Word for word, transcribe every line from the one holding "relocated | BrightYellowCitrusFruit" through the end of the records, but not the pictures.

★ ★ ★ ★

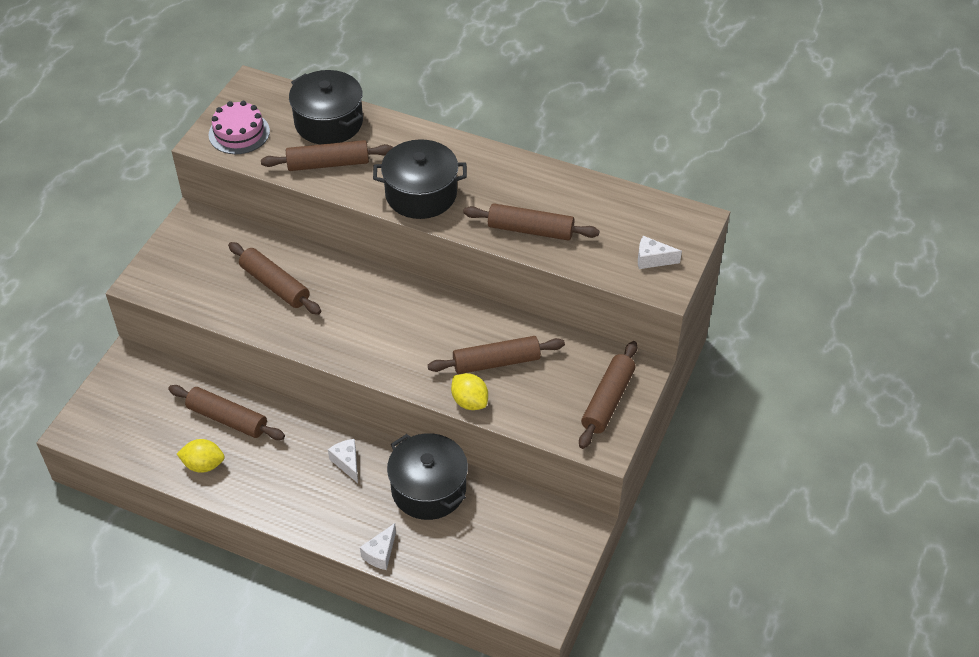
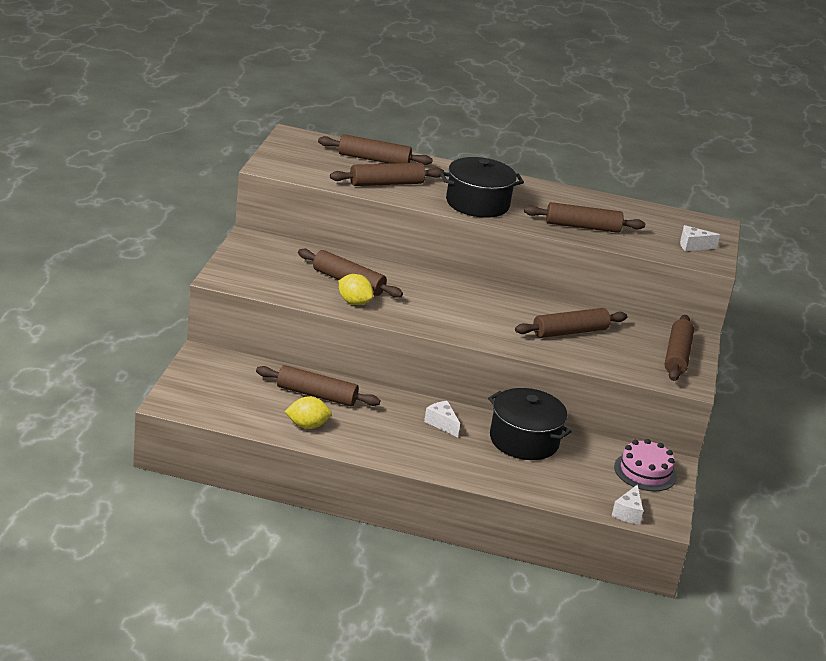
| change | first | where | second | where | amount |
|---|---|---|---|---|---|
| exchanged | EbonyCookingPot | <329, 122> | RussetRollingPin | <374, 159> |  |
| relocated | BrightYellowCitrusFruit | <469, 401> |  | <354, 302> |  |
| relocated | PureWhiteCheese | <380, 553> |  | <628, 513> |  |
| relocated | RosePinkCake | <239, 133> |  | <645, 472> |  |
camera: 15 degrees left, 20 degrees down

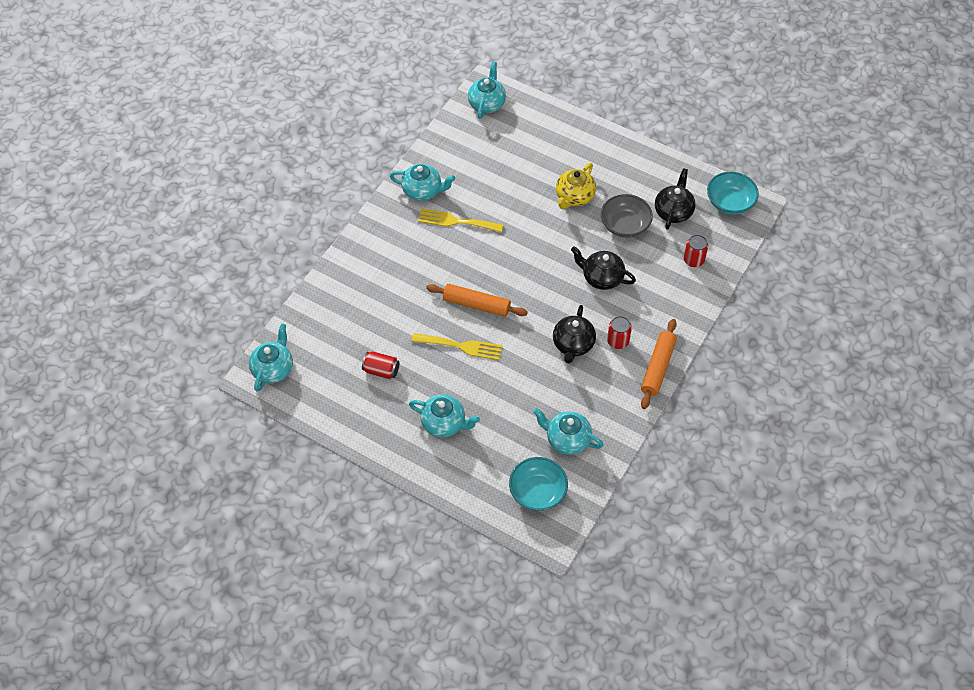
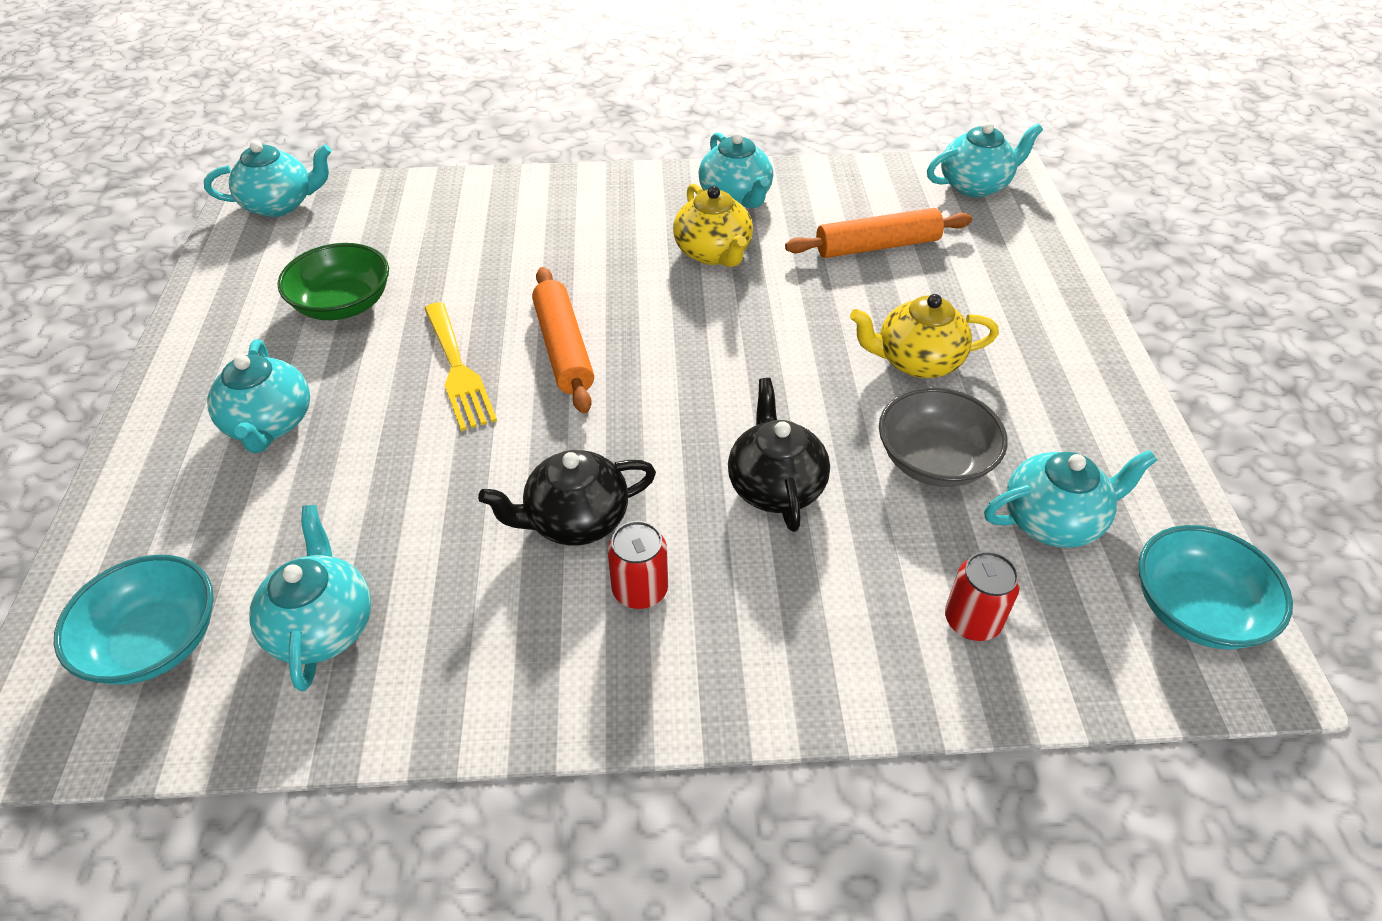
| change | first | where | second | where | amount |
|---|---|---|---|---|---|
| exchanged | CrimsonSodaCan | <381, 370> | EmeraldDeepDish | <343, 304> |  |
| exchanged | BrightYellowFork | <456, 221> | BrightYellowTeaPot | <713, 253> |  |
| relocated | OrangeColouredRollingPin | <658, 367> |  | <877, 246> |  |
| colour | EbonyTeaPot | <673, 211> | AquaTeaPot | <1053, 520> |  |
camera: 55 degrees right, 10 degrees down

★ ★ ★ ★

Answer box:
| relocated | BrightYellowCitrusFruit | <469, 401> |  | <354, 302> |  |
| relocated | PureWhiteCheese | <380, 553> |  | <628, 513> |  |
| relocated | RosePinkCake | <239, 133> |  | <645, 472> |  |
camera: 15 degrees left, 20 degrees down

| change | first | where | second | where | amount |
|---|---|---|---|---|---|
| exchanged | CrimsonSodaCan | <381, 370> | EmeraldDeepDish | <343, 304> |  |
| exchanged | BrightYellowFork | <456, 221> | BrightYellowTeaPot | <713, 253> |  |
| relocated | OrangeColouredRollingPin | <658, 367> |  | <877, 246> |  |
| colour | EbonyTeaPot | <673, 211> | AquaTeaPot | <1053, 520> |  |
camera: 55 degrees right, 10 degrees down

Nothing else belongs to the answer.